## Source material:

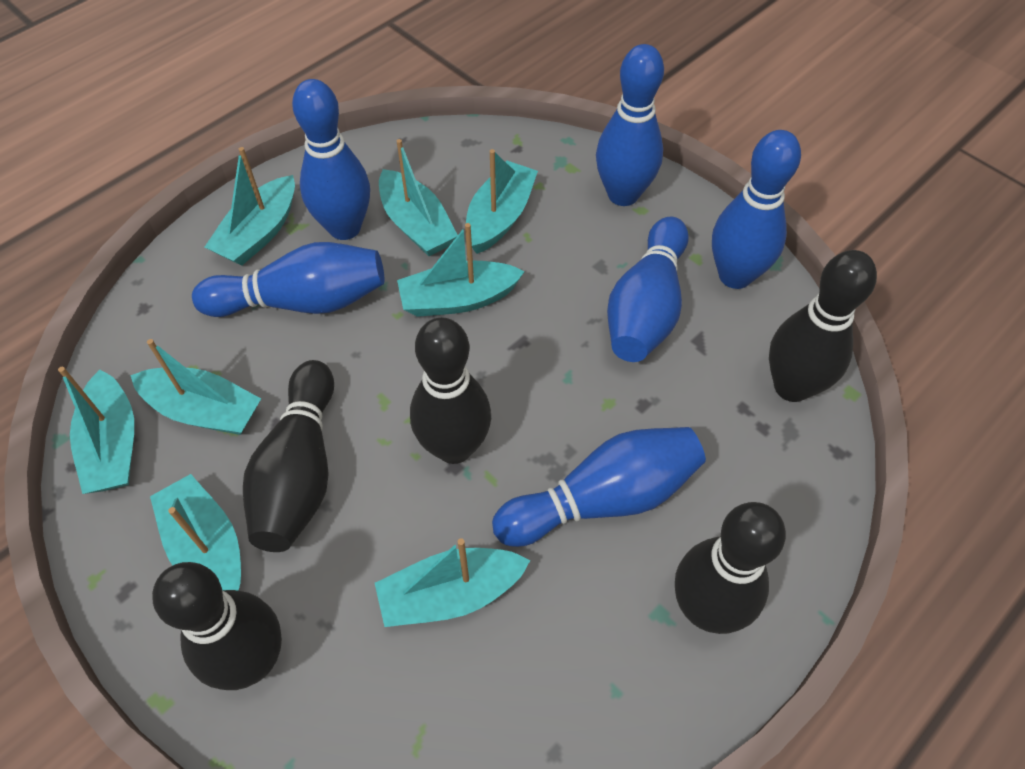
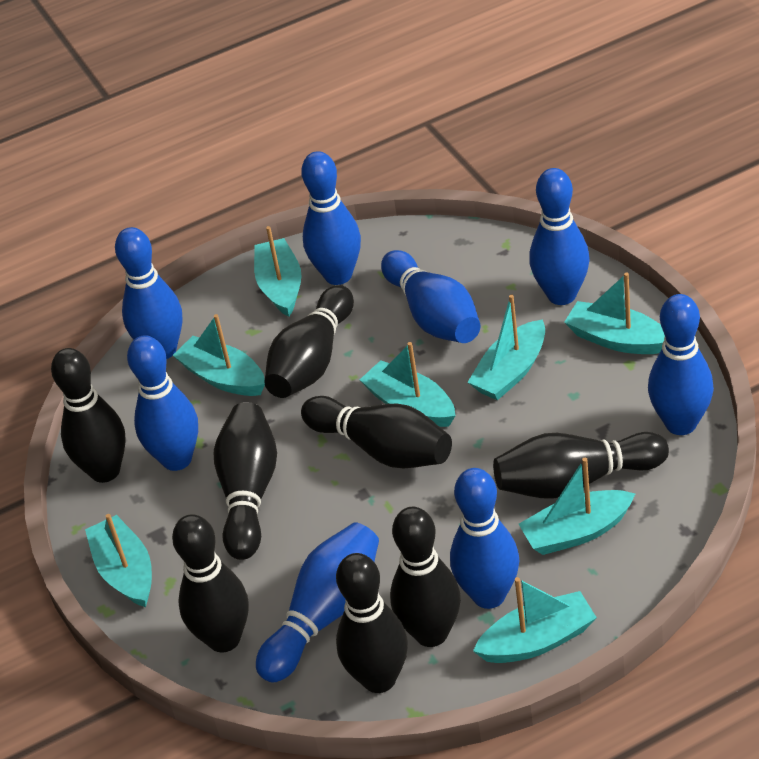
black bowling pin: [152,562,282,690] [243,360,334,552] [410,317,491,464] [675,502,786,634] [769,250,877,402] = 5 -> [51,348,126,483] [172,514,248,652] [214,402,277,560] [264,285,354,398] [301,396,452,468] [336,553,408,693] [390,507,461,647] [493,432,669,499] = 8
blue bowling pin: [192,242,384,317] [292,79,370,240] [492,427,706,547] [596,44,664,206] [607,216,689,362] [712,130,801,289] = 6 -> [115,227,183,359] [127,335,198,471] [256,522,379,682] [301,151,361,285] [381,250,480,343] [450,468,519,609] [529,168,590,305] [648,294,714,435] = 8

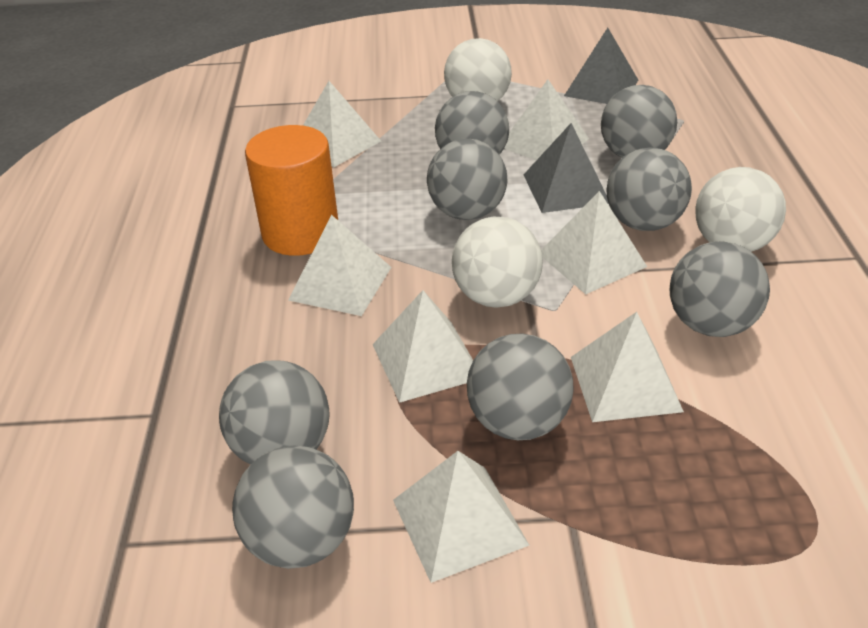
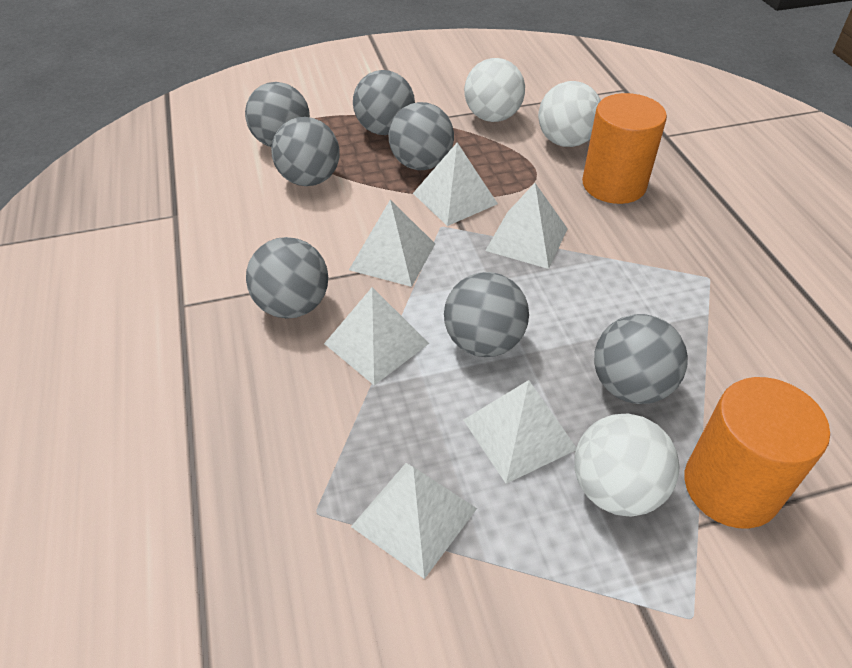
grey ball: [219,360,330,464] [232,445,354,569] [427,139,507,220] [435,91,509,155] [467,334,574,440] [601,85,677,158] [607,148,692,231] [670,241,770,337] = 8 -> [245,82,310,147] [246,237,328,319] [271,117,340,186] [353,70,415,135] [389,102,454,170] [444,272,529,357] [594,314,688,404] = 7
grey pyramid: [524,123,609,213] [564,28,638,104] = 2 -> none = 0
orange cylinder: [245,125,338,256] = 1 -> [582,93,667,204] [684,377,830,529] = 2
white pyramid: [288,215,391,316] [303,81,381,167] [372,290,473,403] [393,451,529,583] [504,79,589,160] [541,191,647,294] [571,312,684,422] = 7 -> [324,287,429,385] [349,200,435,287] [351,463,477,579] [413,143,498,226] [463,380,576,484] [485,183,568,269] = 6

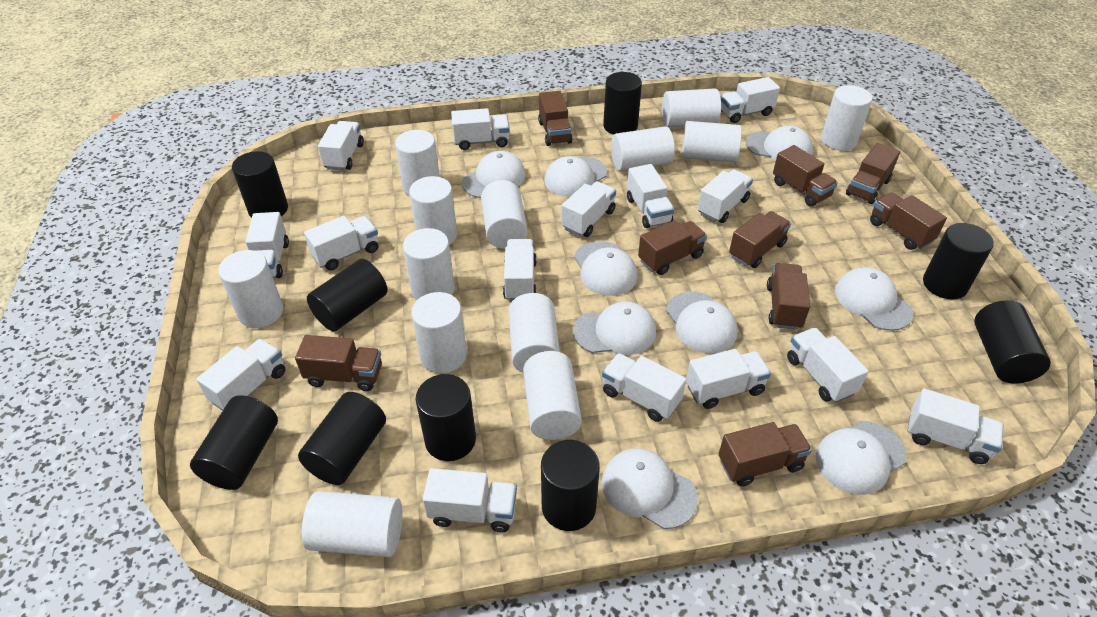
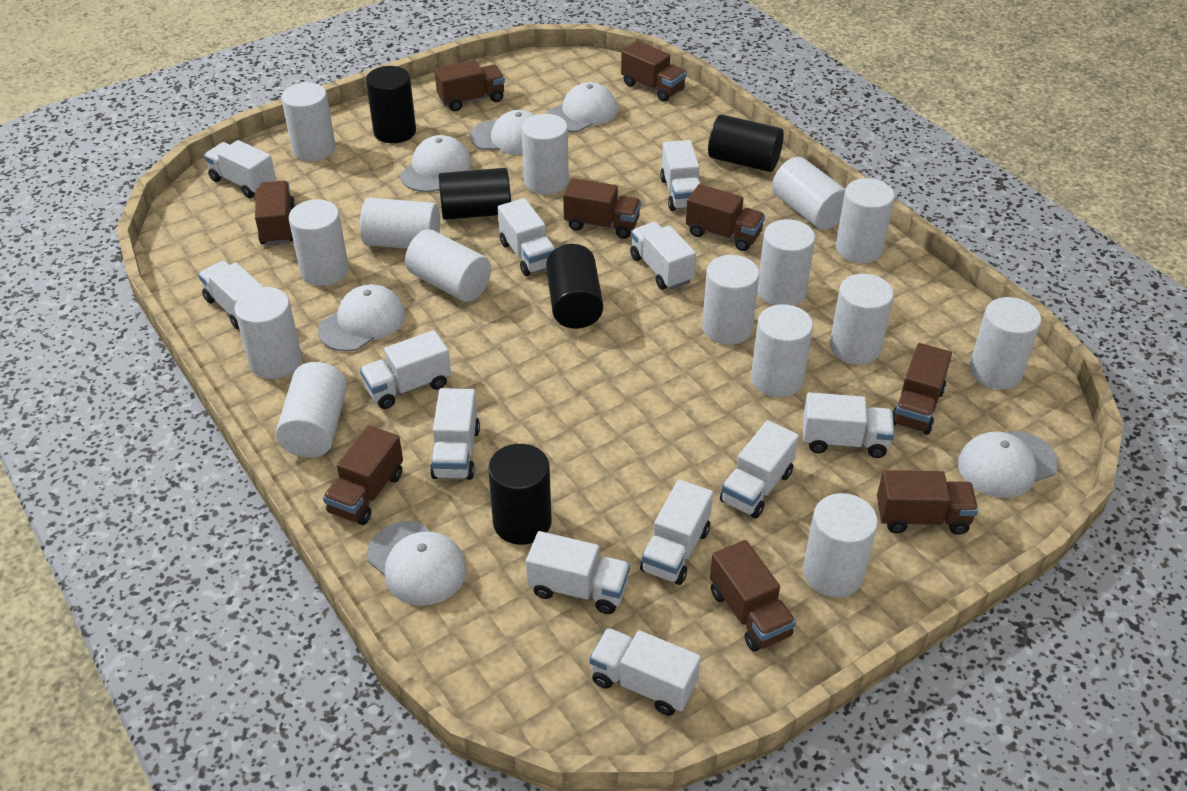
black cylinder: [190,395,278,490] [232,151,288,218] [298,392,386,485] [307,259,387,331] [416,374,476,461] [541,440,600,531] [603,72,642,135] [923,223,994,299] [974,300,1051,384] = 9 -> [366,66,416,143] [438,168,511,220] [488,444,552,545] [546,244,603,329] [708,114,784,172] = 5
white cap: [462,151,526,198] [544,156,607,197] [573,301,656,355] [574,241,638,296] [602,448,698,529] [666,292,738,353] [746,126,813,160] [816,421,907,495] [835,267,913,331] = 9 -> [318,284,405,352] [367,521,467,606] [400,135,471,192] [470,110,535,155] [547,82,618,132] [958,431,1058,498] = 6
white cylinder: [218,250,283,328] [302,491,403,557] [395,130,440,196] [403,228,455,300] [409,176,457,245] [411,292,467,373] [481,180,527,249] [509,293,560,373] [523,351,582,440] [611,126,675,171] [662,88,721,127] [682,121,742,162] [821,85,872,151] = 13 -> [235,287,302,379] [276,362,347,458] [281,82,336,161] [289,199,349,286] [360,198,440,249] [405,229,491,302] [522,114,569,194] [702,255,759,345] [751,304,813,397] [758,219,815,306] [772,157,845,230] [803,493,878,597] [830,274,894,365] [836,178,895,263] [969,297,1041,390] = 15
white truck: [196,339,285,411] [245,212,289,278] [304,216,378,270] [318,121,364,171] [423,468,517,532] [451,108,510,150] [503,239,537,301] [561,181,616,237] [602,353,686,422] [627,164,674,228] [686,349,771,409] [698,169,753,223] [720,77,780,123] [787,328,869,403] [908,388,1003,464] = 15 -> [198,260,263,329] [204,140,276,198] [360,330,451,409] [430,388,480,480] [498,198,556,276] [526,531,630,614] [589,628,701,716] [630,222,696,290] [640,480,713,585] [660,140,700,211] [720,420,799,519] [803,392,895,458] = 12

## Work required:
Return exactly the lines above, from the one with "blue bowling pin: [192,242,384,317]" up to and including the one with "orange cylinder: [245,125,338,256]", and include no pictures.

## Expected answer:
blue bowling pin: [192,242,384,317] [292,79,370,240] [492,427,706,547] [596,44,664,206] [607,216,689,362] [712,130,801,289] = 6 -> [115,227,183,359] [127,335,198,471] [256,522,379,682] [301,151,361,285] [381,250,480,343] [450,468,519,609] [529,168,590,305] [648,294,714,435] = 8

grey ball: [219,360,330,464] [232,445,354,569] [427,139,507,220] [435,91,509,155] [467,334,574,440] [601,85,677,158] [607,148,692,231] [670,241,770,337] = 8 -> [245,82,310,147] [246,237,328,319] [271,117,340,186] [353,70,415,135] [389,102,454,170] [444,272,529,357] [594,314,688,404] = 7
grey pyramid: [524,123,609,213] [564,28,638,104] = 2 -> none = 0
orange cylinder: [245,125,338,256] = 1 -> [582,93,667,204] [684,377,830,529] = 2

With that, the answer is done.